--- START OF Data lines ---

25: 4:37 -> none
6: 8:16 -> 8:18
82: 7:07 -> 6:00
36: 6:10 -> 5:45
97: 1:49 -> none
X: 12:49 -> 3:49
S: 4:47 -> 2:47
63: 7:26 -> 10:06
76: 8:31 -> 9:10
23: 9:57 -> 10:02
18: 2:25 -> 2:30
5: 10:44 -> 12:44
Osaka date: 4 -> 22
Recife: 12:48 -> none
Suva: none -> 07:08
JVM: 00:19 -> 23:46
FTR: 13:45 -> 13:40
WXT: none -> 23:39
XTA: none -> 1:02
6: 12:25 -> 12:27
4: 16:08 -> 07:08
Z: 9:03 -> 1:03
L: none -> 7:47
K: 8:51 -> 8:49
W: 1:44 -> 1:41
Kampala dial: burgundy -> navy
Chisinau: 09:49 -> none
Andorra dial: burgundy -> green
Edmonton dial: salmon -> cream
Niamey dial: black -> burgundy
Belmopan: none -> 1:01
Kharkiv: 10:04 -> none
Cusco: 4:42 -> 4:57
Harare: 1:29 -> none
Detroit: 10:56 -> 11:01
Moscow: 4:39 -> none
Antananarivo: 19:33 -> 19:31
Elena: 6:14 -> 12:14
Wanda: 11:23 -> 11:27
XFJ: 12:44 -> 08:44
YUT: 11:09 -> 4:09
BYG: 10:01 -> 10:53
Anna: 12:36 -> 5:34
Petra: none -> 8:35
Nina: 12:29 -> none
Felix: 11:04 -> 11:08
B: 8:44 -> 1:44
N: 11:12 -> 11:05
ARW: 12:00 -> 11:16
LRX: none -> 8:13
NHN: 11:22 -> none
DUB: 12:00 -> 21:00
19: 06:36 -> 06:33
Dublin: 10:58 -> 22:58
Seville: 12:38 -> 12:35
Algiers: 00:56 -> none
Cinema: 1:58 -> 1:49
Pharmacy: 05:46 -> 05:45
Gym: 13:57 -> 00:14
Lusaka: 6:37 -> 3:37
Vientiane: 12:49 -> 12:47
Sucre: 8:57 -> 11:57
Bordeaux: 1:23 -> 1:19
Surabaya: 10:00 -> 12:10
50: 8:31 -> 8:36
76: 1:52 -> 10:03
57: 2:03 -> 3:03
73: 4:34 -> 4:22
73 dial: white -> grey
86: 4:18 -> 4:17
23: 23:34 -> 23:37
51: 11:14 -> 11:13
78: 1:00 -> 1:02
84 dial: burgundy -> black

--- END OF Data lines ---

§ **Task to complete**:
Reproduce verbatim the stretch of the listing from its start through the line containing "Belmopan: none -> 1:01", both ends included.

§ **Exercise response**:
25: 4:37 -> none
6: 8:16 -> 8:18
82: 7:07 -> 6:00
36: 6:10 -> 5:45
97: 1:49 -> none
X: 12:49 -> 3:49
S: 4:47 -> 2:47
63: 7:26 -> 10:06
76: 8:31 -> 9:10
23: 9:57 -> 10:02
18: 2:25 -> 2:30
5: 10:44 -> 12:44
Osaka date: 4 -> 22
Recife: 12:48 -> none
Suva: none -> 07:08
JVM: 00:19 -> 23:46
FTR: 13:45 -> 13:40
WXT: none -> 23:39
XTA: none -> 1:02
6: 12:25 -> 12:27
4: 16:08 -> 07:08
Z: 9:03 -> 1:03
L: none -> 7:47
K: 8:51 -> 8:49
W: 1:44 -> 1:41
Kampala dial: burgundy -> navy
Chisinau: 09:49 -> none
Andorra dial: burgundy -> green
Edmonton dial: salmon -> cream
Niamey dial: black -> burgundy
Belmopan: none -> 1:01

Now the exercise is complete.